WORK REQUEST:
Scan the entries and copy each line where the word "RELAY" is present.

··· EXERCISE INPUT ···

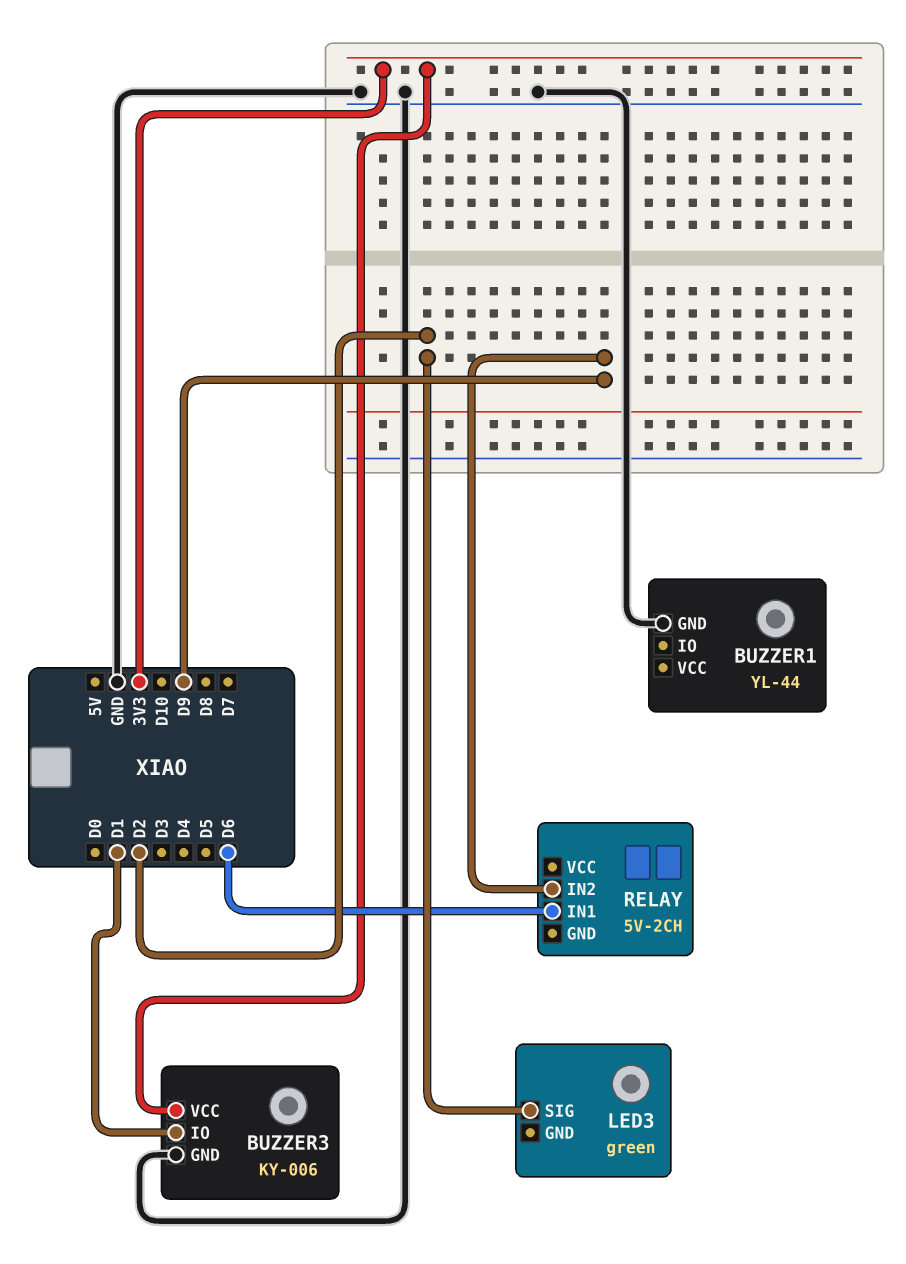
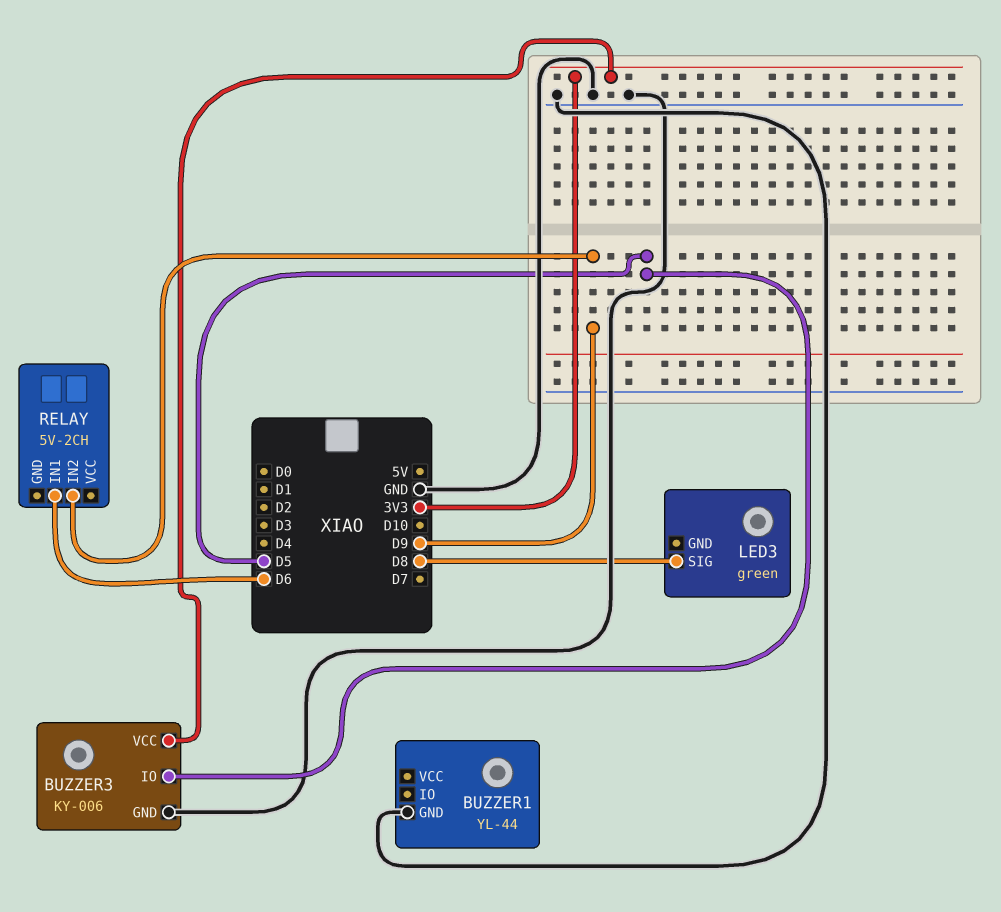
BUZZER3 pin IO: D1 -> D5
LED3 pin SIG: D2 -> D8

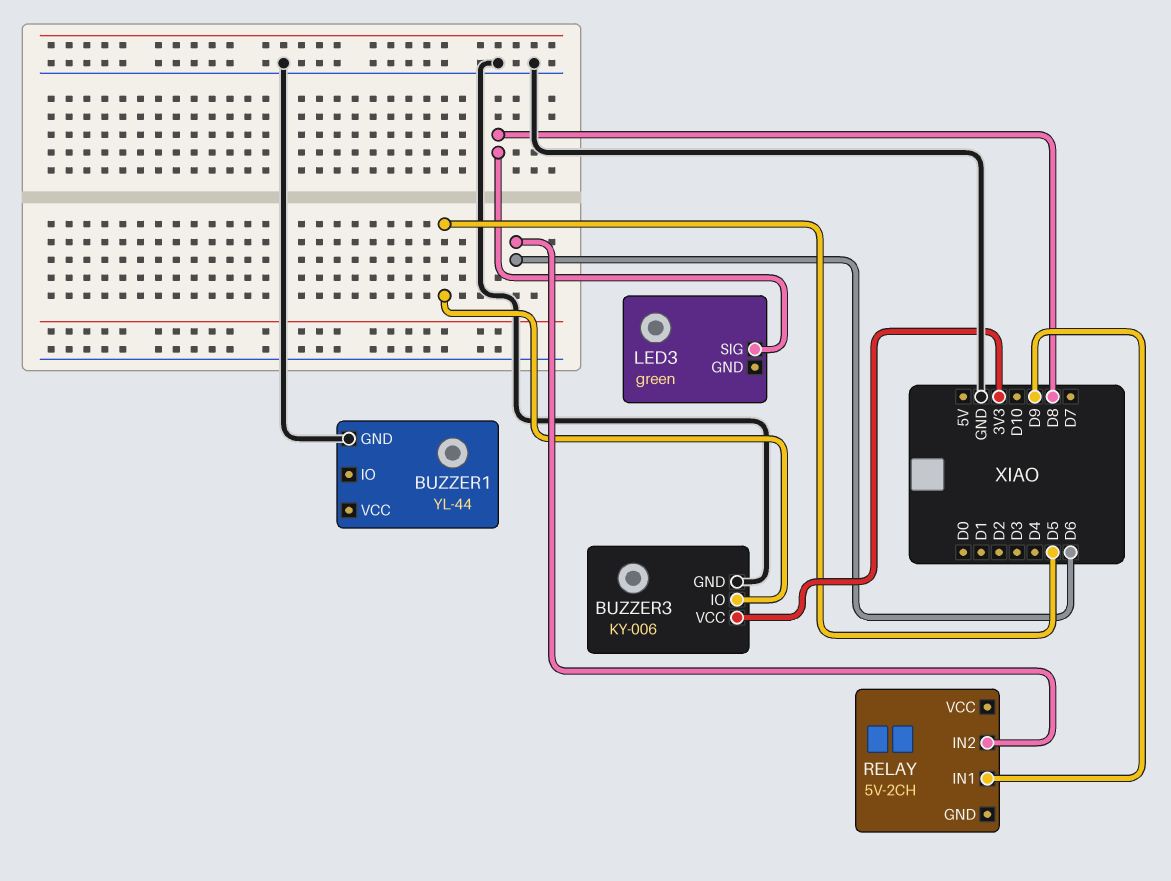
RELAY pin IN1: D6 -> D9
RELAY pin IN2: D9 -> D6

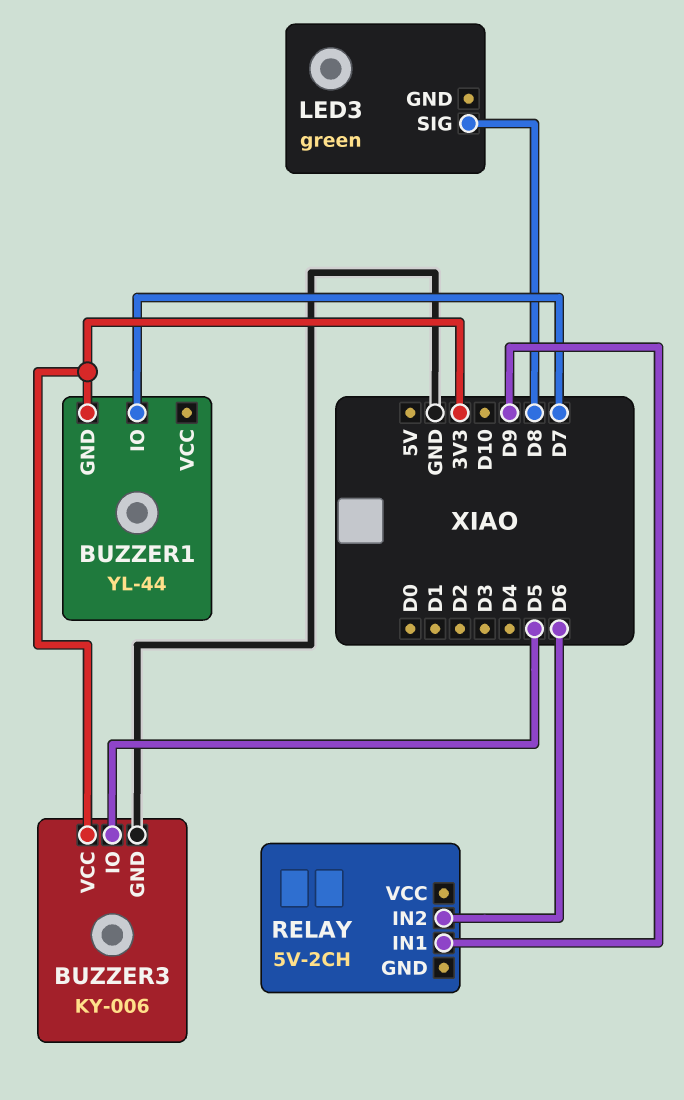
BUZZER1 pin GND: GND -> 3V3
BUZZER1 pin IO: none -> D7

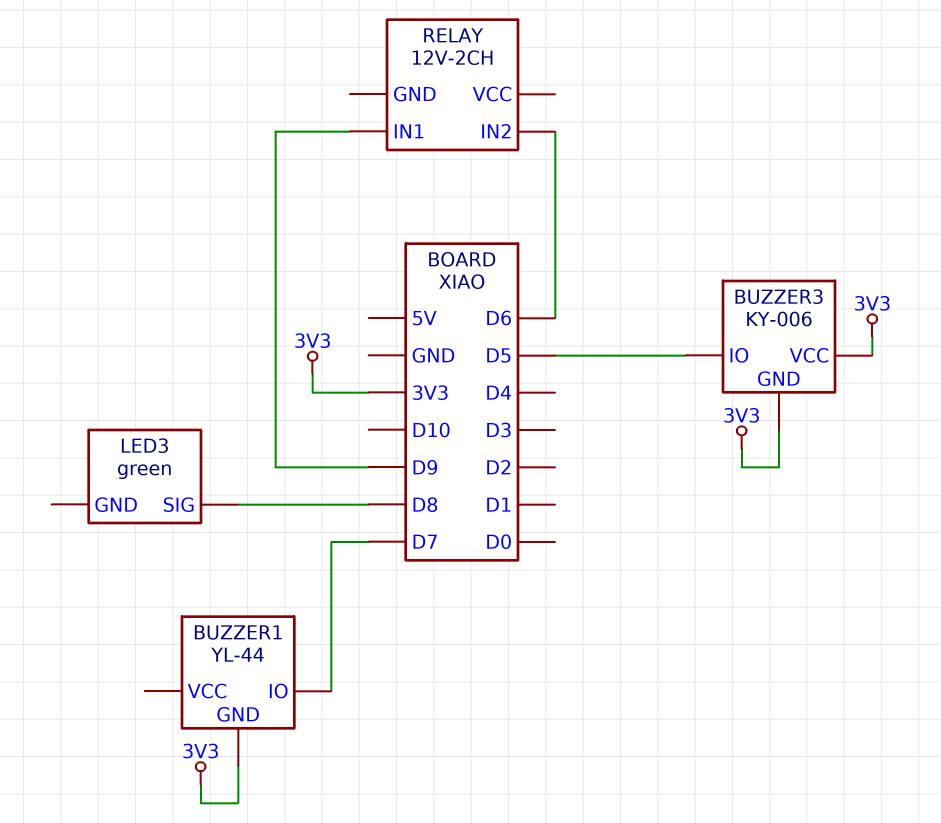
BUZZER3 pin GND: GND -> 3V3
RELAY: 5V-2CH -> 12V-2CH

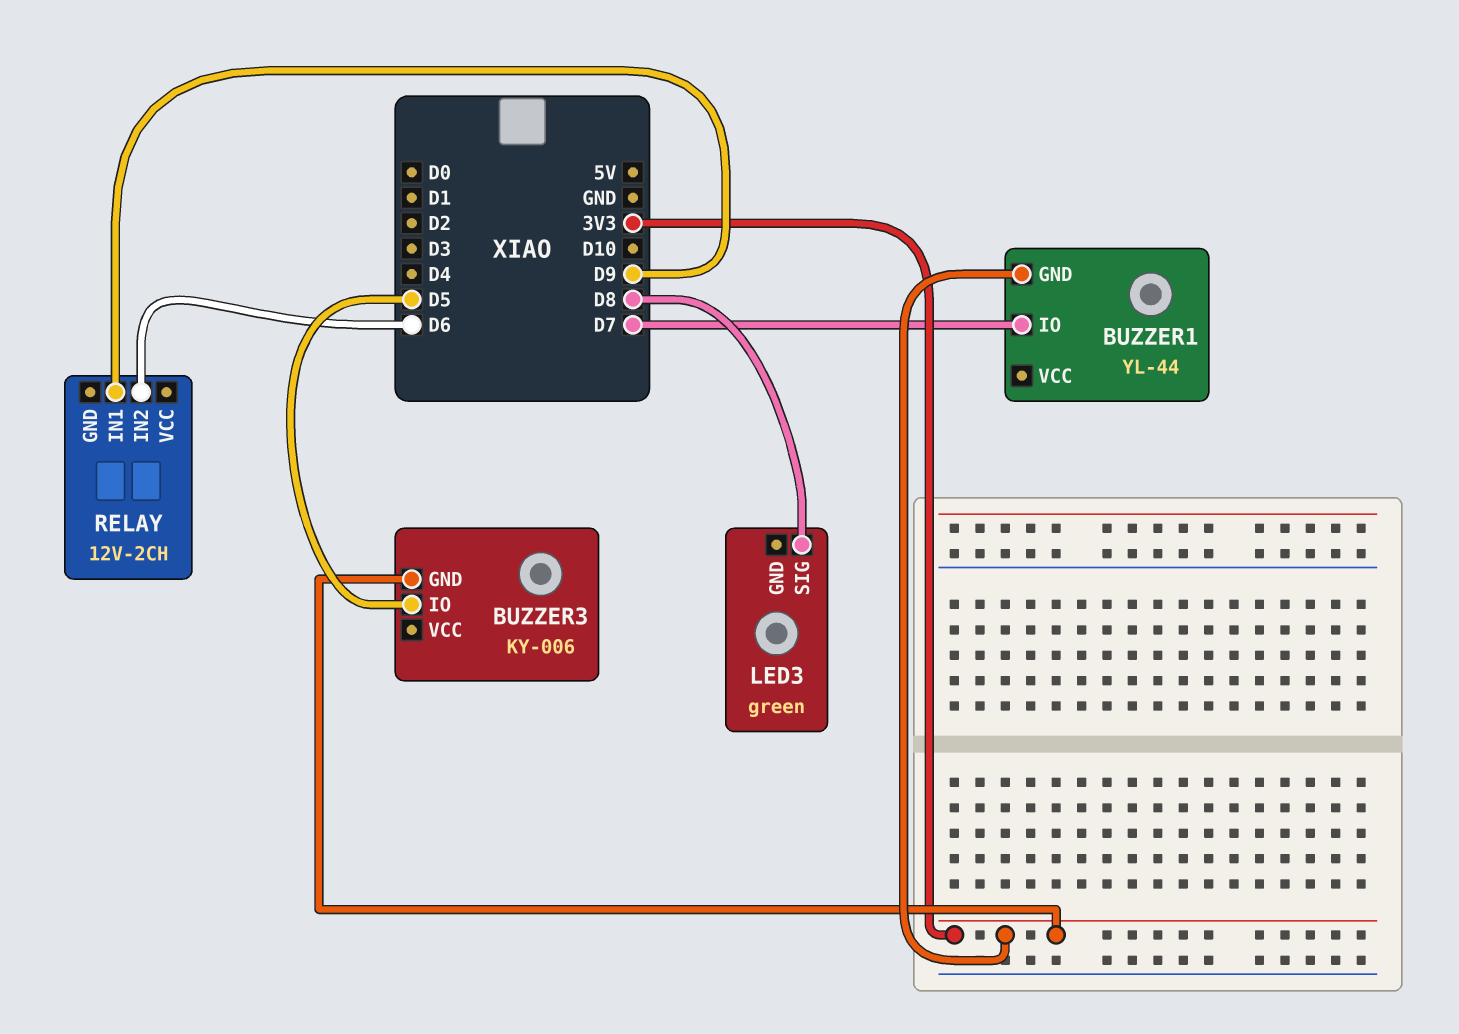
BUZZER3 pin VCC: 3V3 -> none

···

RESULT:
RELAY pin IN1: D6 -> D9
RELAY pin IN2: D9 -> D6
RELAY: 5V-2CH -> 12V-2CH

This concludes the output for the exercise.